- Required work: In the material that follows, lay out as a JSON list of strings the lines from the one containing "the right, turned" up to and including the one containing "From the image's perspective, relative", with one string per line and blank lines omitted.

- Records from a set of spatial questions:
____________________
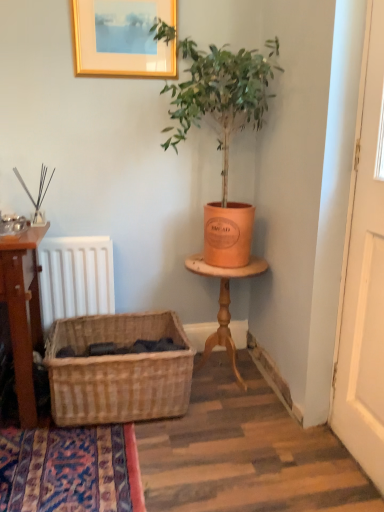
Image resolution: width=384 pixels, height=512 pixels. I want to click on free spot to the left of white wooden door at right, so tap(316, 464).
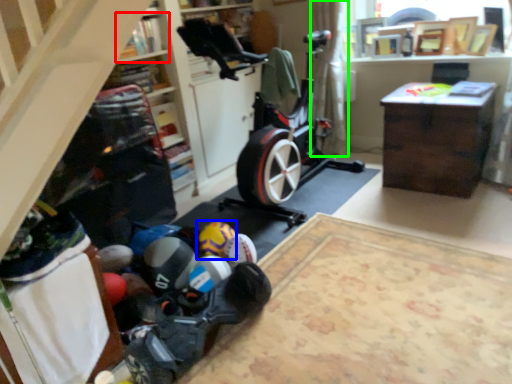
Question: Which object is the closest to the shelf (highlighted by a red box)? Choose among these: toy (highlighted by a blue box) or curtain (highlighted by a green box).

Choices:
 (A) toy
 (B) curtain

Answer: (A)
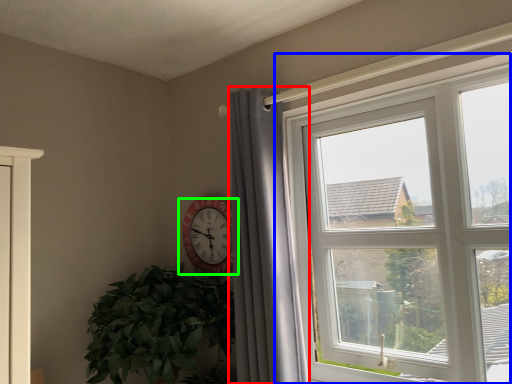
Question: Which object is positioned closest to curtain (highlighted by a red box)? Select from window (highlighted by a blue box) and wall clock (highlighted by a green box).

Choices:
 (A) window
 (B) wall clock

Answer: (B)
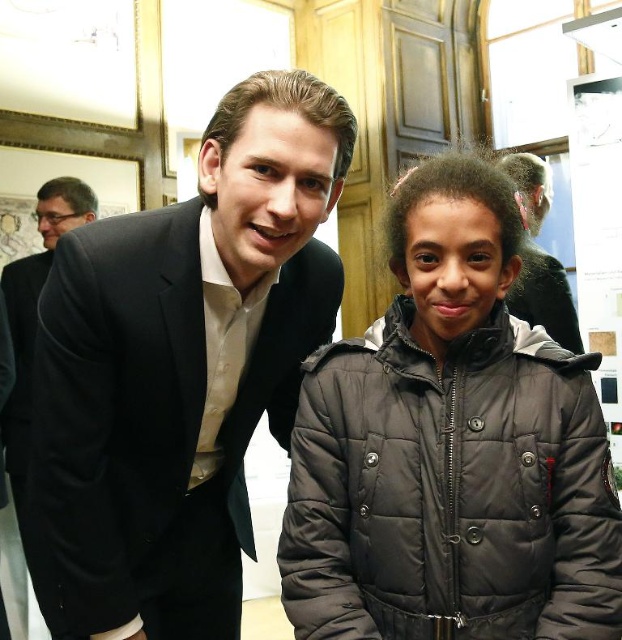
Which is behind, point (337, 148) or point (458, 589)?

Point (337, 148)

Can you confirm if black satin suit at left is thinner than dark gray puffer jacket at center?

No.

At what (x,y) coordinates should I click in order to perform the action: click on black satin suit at left. Please return your answer as a coordinate pair (x, y). Image resolution: width=622 pixels, height=640 pixels. Looking at the image, I should click on (180, 371).

Which is in front, point (193, 328) or point (554, 307)?

Point (193, 328) is in front.

Does black satin suit at left have a greater height compared to matte black suit at center?

Yes, black satin suit at left is taller than matte black suit at center.

Is point (238, 628) less distant than point (564, 284)?

Yes, it is.

Where is `black satin suit at left`? black satin suit at left is located at coordinates (180, 371).

Does point (470, 228) come in front of point (554, 273)?

Yes, point (470, 228) is closer to viewer.

Who is more distant from viewer, (x=309, y=588) or (x=532, y=189)?

Point (x=532, y=189)

Where is `dark gray puffer jacket at center`? The image size is (622, 640). dark gray puffer jacket at center is located at coordinates (450, 449).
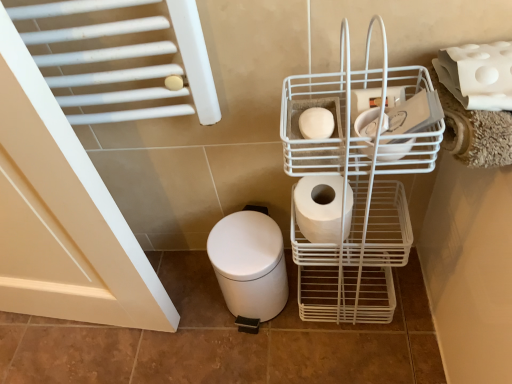
Identify the location of vacant space in front of white wire basket at center right. (362, 357).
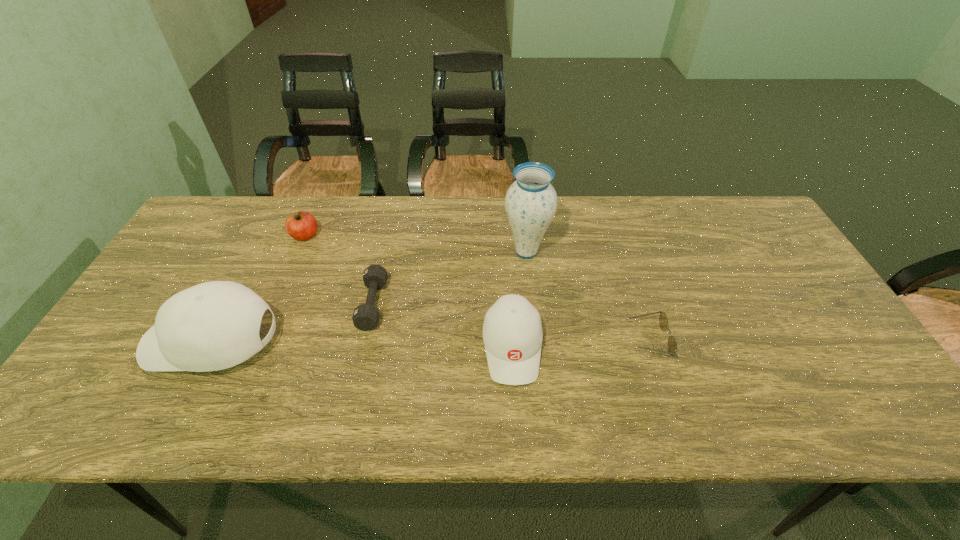
I want to click on vacant space that satisfies the following two spatial constraints: 1. on the back side of the third object from left to right; 2. on the right side of the tallest object, so click(384, 252).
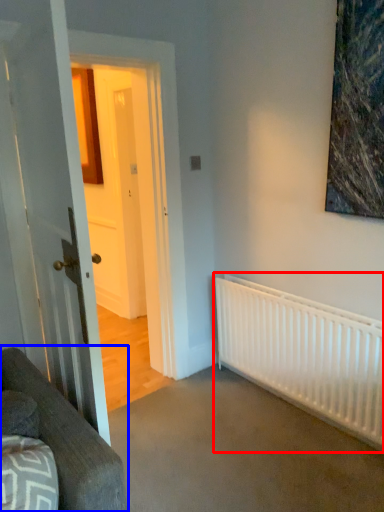
Question: Which object appears closest to the camera in this image, radiator (highlighted by a red box) or studio couch (highlighted by a blue box)?

Choices:
 (A) radiator
 (B) studio couch

Answer: (B)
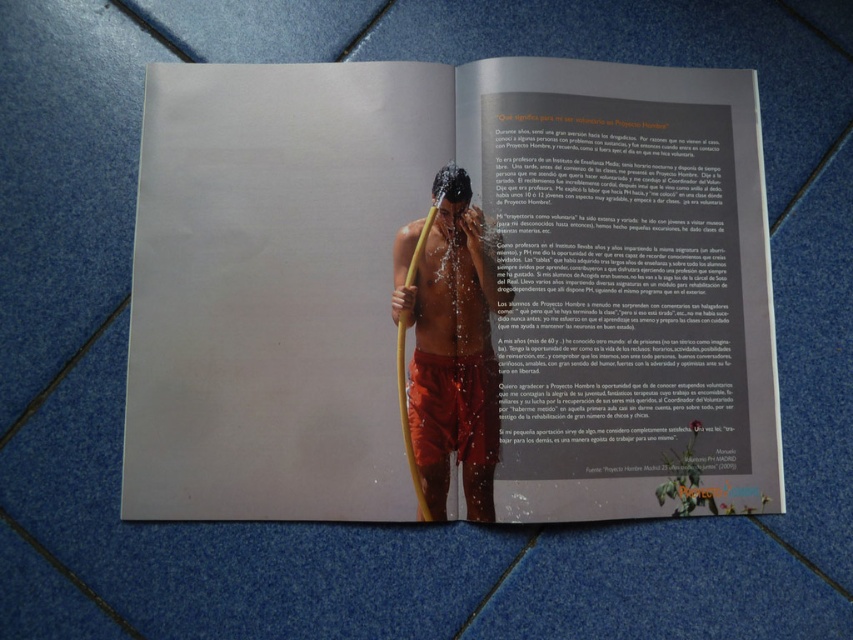
You are designing a layout for a magazine spread and need to ensure that the matte yellow hose at center and the shiny orange shorts at center are visually balanced. Given their sizes, which object should be placed closer to the center of the page to maintain balance?

The matte yellow hose at center should be placed closer to the center of the page because it has a greater height compared to the shiny orange shorts at center, making it visually heavier. This placement helps balance the composition.

You are a photographer trying to capture the man in the red shorts holding the yellow hose. You want to focus on the point that is closer to the camera. Which point should you focus on, point (314,218) or point (450,205)?

You should focus on point (314,218) because it is in front of point (450,205), making it closer to the camera.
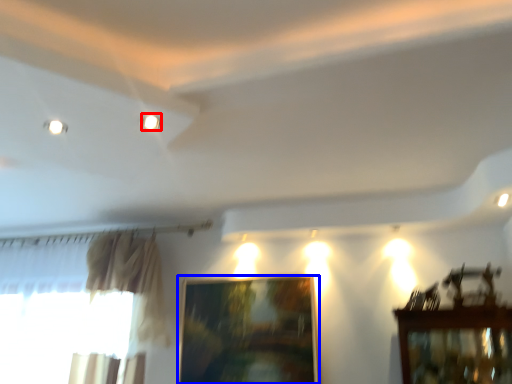
Question: Among these objects, which one is farthest to the camera, lighting (highlighted by a red box) or picture frame (highlighted by a blue box)?

Choices:
 (A) lighting
 (B) picture frame

Answer: (B)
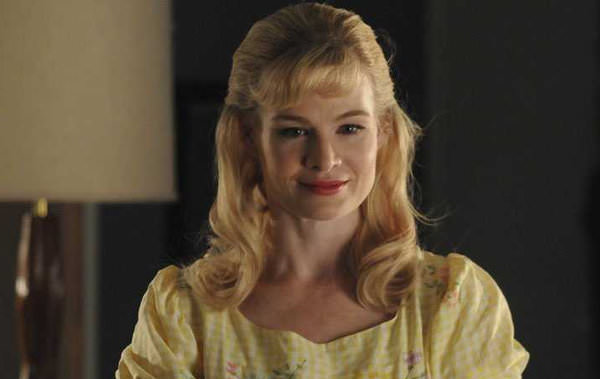
This screenshot has height=379, width=600. Find the location of `walls`. walls is located at coordinates (87, 156), (544, 185).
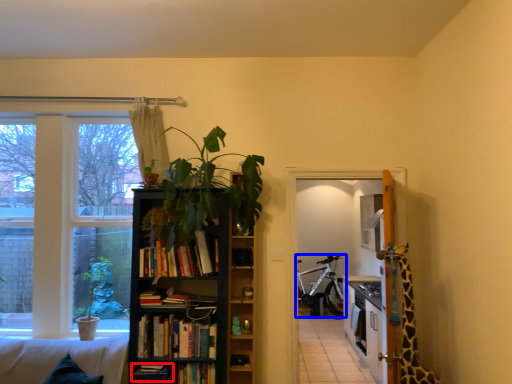
Question: Which of the following is the farthest to the observer, book (highlighted by a red box) or bicycle (highlighted by a blue box)?

Choices:
 (A) book
 (B) bicycle

Answer: (B)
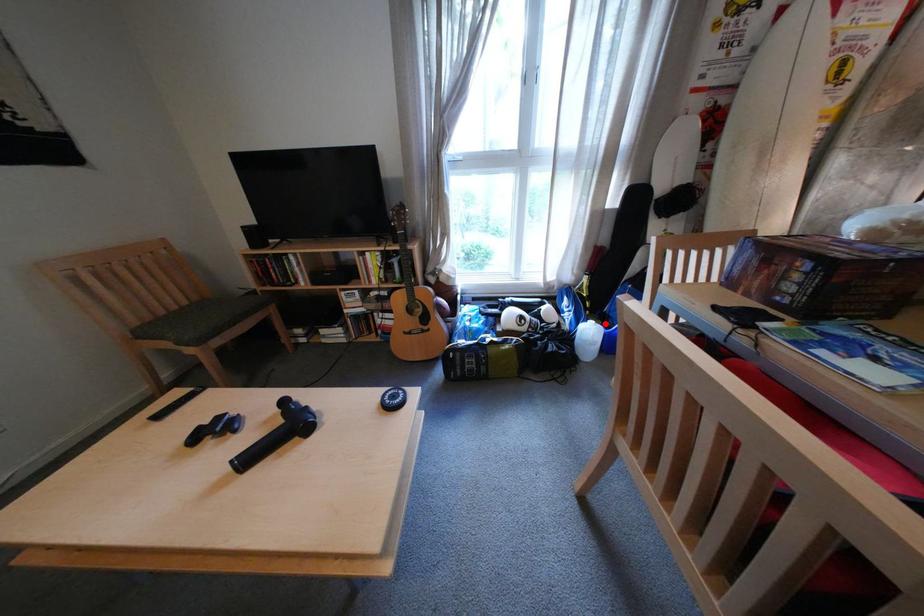
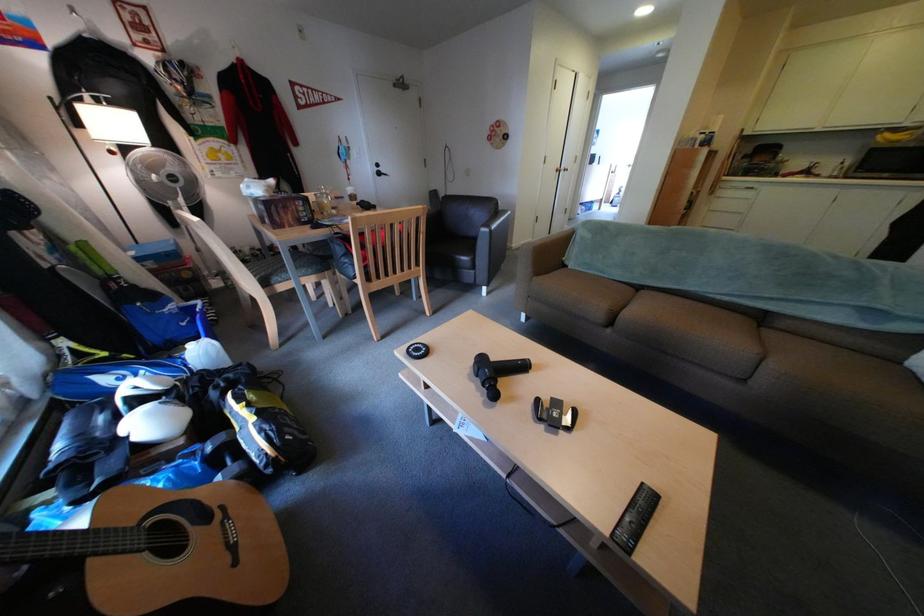
Question: I am providing you with two images of the same scene from different viewpoints. Image1 has a red point marked. In image2, the corresponding 3D location appears at what relative position? Reply with the corresponding letter.

Choices:
 (A) Closer
 (B) Farther

Answer: (B)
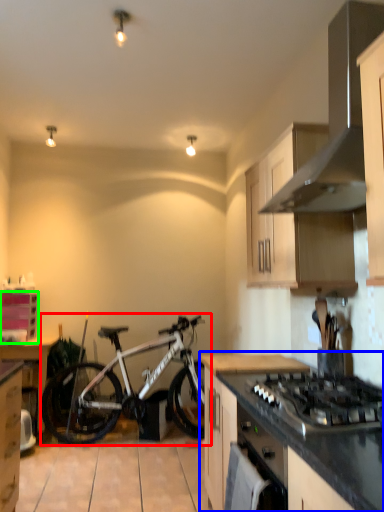
Question: Considering the real-world distances, which object is closest to bicycle (highlighted by a red box)? countertop (highlighted by a blue box) or cabinetry (highlighted by a green box).

Choices:
 (A) countertop
 (B) cabinetry

Answer: (B)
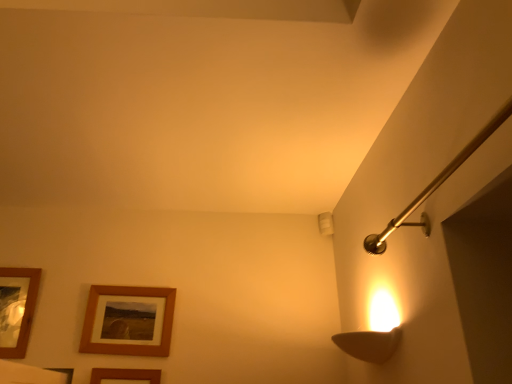
Image resolution: width=512 pixels, height=384 pixels. What do you see at coordinates (127, 339) in the screenshot? I see `woodenobject at lower left, placed as the 2th picture frame when sorted from left to right` at bounding box center [127, 339].

The height and width of the screenshot is (384, 512). I want to click on wooden framed picture at lower left, placed as the first picture frame when sorted from left to right, so coord(17,309).

Is wooden framed picture at lower left, placed as the first picture frame when sorted from left to right, shorter than woodenobject at lower left, placed as the 2th picture frame when sorted from left to right?

No, wooden framed picture at lower left, placed as the first picture frame when sorted from left to right, is not shorter than woodenobject at lower left, placed as the 2th picture frame when sorted from left to right.

How many degrees apart are the facing directions of wooden framed picture at lower left, placed as the first picture frame when sorted from left to right, and woodenobject at lower left, placed as the 2th picture frame when sorted from left to right?

1.33 degrees separate the facing orientations of wooden framed picture at lower left, placed as the first picture frame when sorted from left to right, and woodenobject at lower left, placed as the 2th picture frame when sorted from left to right.

Is wooden framed picture at lower left, placed as the first picture frame when sorted from left to right, not close to woodenobject at lower left, placed as the 2th picture frame when sorted from left to right?

Actually, wooden framed picture at lower left, placed as the first picture frame when sorted from left to right, and woodenobject at lower left, placed as the 2th picture frame when sorted from left to right, are a little close together.

Is wooden framed picture at lower left, which ranks as the 3th picture frame in right-to-left order, smaller than woodenobject at lower left, placed as the 2th picture frame when sorted from left to right?

Actually, wooden framed picture at lower left, which ranks as the 3th picture frame in right-to-left order, might be larger than woodenobject at lower left, placed as the 2th picture frame when sorted from left to right.

Is woodenobject at lower left, arranged as the second picture frame when viewed from the right, inside or outside of wooden framed picture at lower left, placed as the first picture frame when sorted from left to right?

woodenobject at lower left, arranged as the second picture frame when viewed from the right, cannot be found inside wooden framed picture at lower left, placed as the first picture frame when sorted from left to right.

Is woodenobject at lower left, arranged as the second picture frame when viewed from the right, turned away from wooden framed picture at lower left, which ranks as the 3th picture frame in right-to-left order?

No, woodenobject at lower left, arranged as the second picture frame when viewed from the right,'s orientation is not away from wooden framed picture at lower left, which ranks as the 3th picture frame in right-to-left order.

The image size is (512, 384). Find the location of `picture frame behind the wooden framed picture at lower left, placed as the first picture frame when sorted from left to right`. picture frame behind the wooden framed picture at lower left, placed as the first picture frame when sorted from left to right is located at coordinates (127, 339).

From the image's perspective, relative to wooden framed picture at lower left, placed as the first picture frame when sorted from left to right, is woodenobject at lower left, placed as the 2th picture frame when sorted from left to right, above or below?

woodenobject at lower left, placed as the 2th picture frame when sorted from left to right, is situated lower than wooden framed picture at lower left, placed as the first picture frame when sorted from left to right, in the image.

Which is closer, (93, 382) or (102, 313)?

Point (93, 382) is positioned closer to the camera compared to point (102, 313).

From the image's perspective, is brown wooden picture frame at lower left, which appears as the first picture frame when viewed from the right, under woodenobject at lower left, arranged as the second picture frame when viewed from the right?

Indeed, from the image's perspective, brown wooden picture frame at lower left, which appears as the first picture frame when viewed from the right, is shown beneath woodenobject at lower left, arranged as the second picture frame when viewed from the right.

Considering the positions of objects brown wooden picture frame at lower left, marked as the third picture frame in a left-to-right arrangement, and wooden framed picture at lower left, placed as the first picture frame when sorted from left to right, in the image provided, who is in front, brown wooden picture frame at lower left, marked as the third picture frame in a left-to-right arrangement, or wooden framed picture at lower left, placed as the first picture frame when sorted from left to right,?

brown wooden picture frame at lower left, marked as the third picture frame in a left-to-right arrangement.

Between brown wooden picture frame at lower left, which appears as the first picture frame when viewed from the right, and wooden framed picture at lower left, which ranks as the 3th picture frame in right-to-left order, which one has smaller width?

brown wooden picture frame at lower left, which appears as the first picture frame when viewed from the right, is thinner.

Does brown wooden picture frame at lower left, marked as the third picture frame in a left-to-right arrangement, appear on the left side of wooden framed picture at lower left, placed as the first picture frame when sorted from left to right?

No.

From a real-world perspective, between brown wooden picture frame at lower left, marked as the third picture frame in a left-to-right arrangement, and wooden framed picture at lower left, which ranks as the 3th picture frame in right-to-left order, who is vertically higher?

From a 3D spatial view, wooden framed picture at lower left, which ranks as the 3th picture frame in right-to-left order, is above.

From a real-world perspective, does wooden framed picture at lower left, placed as the first picture frame when sorted from left to right, stand above brown wooden picture frame at lower left, marked as the third picture frame in a left-to-right arrangement?

Correct, in the physical world, wooden framed picture at lower left, placed as the first picture frame when sorted from left to right, is higher than brown wooden picture frame at lower left, marked as the third picture frame in a left-to-right arrangement.

From the picture: Considering the positions of objects wooden framed picture at lower left, which ranks as the 3th picture frame in right-to-left order, and brown wooden picture frame at lower left, marked as the third picture frame in a left-to-right arrangement, in the image provided, who is more to the right, wooden framed picture at lower left, which ranks as the 3th picture frame in right-to-left order, or brown wooden picture frame at lower left, marked as the third picture frame in a left-to-right arrangement,?

Positioned to the right is brown wooden picture frame at lower left, marked as the third picture frame in a left-to-right arrangement.

At what (x,y) coordinates should I click in order to perform the action: click on the 2nd picture frame above the brown wooden picture frame at lower left, which appears as the first picture frame when viewed from the right (from the image's perspective). Please return your answer as a coordinate pair (x, y). Looking at the image, I should click on pos(17,309).

Between point (6, 289) and point (144, 379), which one is positioned behind?

The point (6, 289) is farther.

Does woodenobject at lower left, arranged as the second picture frame when viewed from the right, have a lesser height compared to brown wooden picture frame at lower left, which appears as the first picture frame when viewed from the right?

Yes, woodenobject at lower left, arranged as the second picture frame when viewed from the right, is shorter than brown wooden picture frame at lower left, which appears as the first picture frame when viewed from the right.

Is brown wooden picture frame at lower left, which appears as the first picture frame when viewed from the right, at the back of woodenobject at lower left, arranged as the second picture frame when viewed from the right?

No, brown wooden picture frame at lower left, which appears as the first picture frame when viewed from the right, is not at the back of woodenobject at lower left, arranged as the second picture frame when viewed from the right.

Is woodenobject at lower left, placed as the 2th picture frame when sorted from left to right, next to brown wooden picture frame at lower left, marked as the third picture frame in a left-to-right arrangement, and touching it?

They are not placed beside each other.

Does woodenobject at lower left, placed as the 2th picture frame when sorted from left to right, have a smaller size compared to brown wooden picture frame at lower left, marked as the third picture frame in a left-to-right arrangement?

No, woodenobject at lower left, placed as the 2th picture frame when sorted from left to right, is not smaller than brown wooden picture frame at lower left, marked as the third picture frame in a left-to-right arrangement.

Find the location of a particular element. picture frame behind the wooden framed picture at lower left, which ranks as the 3th picture frame in right-to-left order is located at coordinates (127, 339).

You are a GUI agent. You are given a task and a screenshot of the screen. Output one action in this format:
    pyautogui.click(x=<x>, y=<y>)
    Task: Click on the picture frame on the left of woodenobject at lower left, arranged as the second picture frame when viewed from the right
    
    Given the screenshot: What is the action you would take?
    pyautogui.click(x=17, y=309)

Based on their spatial positions, is wooden framed picture at lower left, which ranks as the 3th picture frame in right-to-left order, or brown wooden picture frame at lower left, which appears as the first picture frame when viewed from the right, closer to woodenobject at lower left, placed as the 2th picture frame when sorted from left to right?

brown wooden picture frame at lower left, which appears as the first picture frame when viewed from the right.

Estimate the real-world distances between objects in this image. Which object is closer to wooden framed picture at lower left, placed as the first picture frame when sorted from left to right, brown wooden picture frame at lower left, marked as the third picture frame in a left-to-right arrangement, or woodenobject at lower left, arranged as the second picture frame when viewed from the right?

woodenobject at lower left, arranged as the second picture frame when viewed from the right, is positioned closer to the anchor wooden framed picture at lower left, placed as the first picture frame when sorted from left to right.

Looking at the image, which one is located closer to woodenobject at lower left, placed as the 2th picture frame when sorted from left to right, brown wooden picture frame at lower left, which appears as the first picture frame when viewed from the right, or wooden framed picture at lower left, which ranks as the 3th picture frame in right-to-left order?

brown wooden picture frame at lower left, which appears as the first picture frame when viewed from the right, is closer to woodenobject at lower left, placed as the 2th picture frame when sorted from left to right.

Considering their positions, is wooden framed picture at lower left, which ranks as the 3th picture frame in right-to-left order, positioned closer to brown wooden picture frame at lower left, marked as the third picture frame in a left-to-right arrangement, than woodenobject at lower left, placed as the 2th picture frame when sorted from left to right?

Based on the image, woodenobject at lower left, placed as the 2th picture frame when sorted from left to right, appears to be nearer to brown wooden picture frame at lower left, marked as the third picture frame in a left-to-right arrangement.

Based on their spatial positions, is woodenobject at lower left, arranged as the second picture frame when viewed from the right, or wooden framed picture at lower left, which ranks as the 3th picture frame in right-to-left order, further from brown wooden picture frame at lower left, which appears as the first picture frame when viewed from the right?

wooden framed picture at lower left, which ranks as the 3th picture frame in right-to-left order, is further to brown wooden picture frame at lower left, which appears as the first picture frame when viewed from the right.

From the picture: When comparing their distances from wooden framed picture at lower left, placed as the first picture frame when sorted from left to right, does woodenobject at lower left, placed as the 2th picture frame when sorted from left to right, or brown wooden picture frame at lower left, marked as the third picture frame in a left-to-right arrangement, seem closer?

woodenobject at lower left, placed as the 2th picture frame when sorted from left to right, is positioned closer to the anchor wooden framed picture at lower left, placed as the first picture frame when sorted from left to right.

The width and height of the screenshot is (512, 384). Identify the location of picture frame between wooden framed picture at lower left, placed as the first picture frame when sorted from left to right, and brown wooden picture frame at lower left, marked as the third picture frame in a left-to-right arrangement, in the horizontal direction. (127, 339).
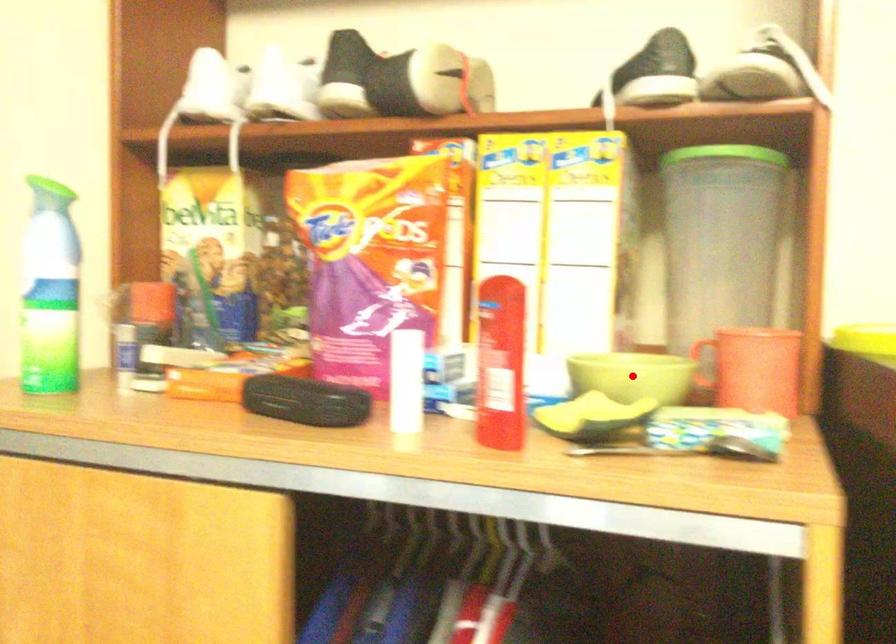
____________________
- Reply to the exercise:
[
  "Is woodenobject at lower left, arranged as the second picture frame when viewed from the right, turned away from wooden framed picture at lower left, which ranks as the 3th picture frame in right-to-left order?",
  "No, woodenobject at lower left, arranged as the second picture frame when viewed from the right,'s orientation is not away from wooden framed picture at lower left, which ranks as the 3th picture frame in right-to-left order.",
  "The image size is (512, 384). Find the location of `picture frame behind the wooden framed picture at lower left, placed as the first picture frame when sorted from left to right`. picture frame behind the wooden framed picture at lower left, placed as the first picture frame when sorted from left to right is located at coordinates (127, 339).",
  "From the image's perspective, relative to wooden framed picture at lower left, placed as the first picture frame when sorted from left to right, is woodenobject at lower left, placed as the 2th picture frame when sorted from left to right, above or below?"
]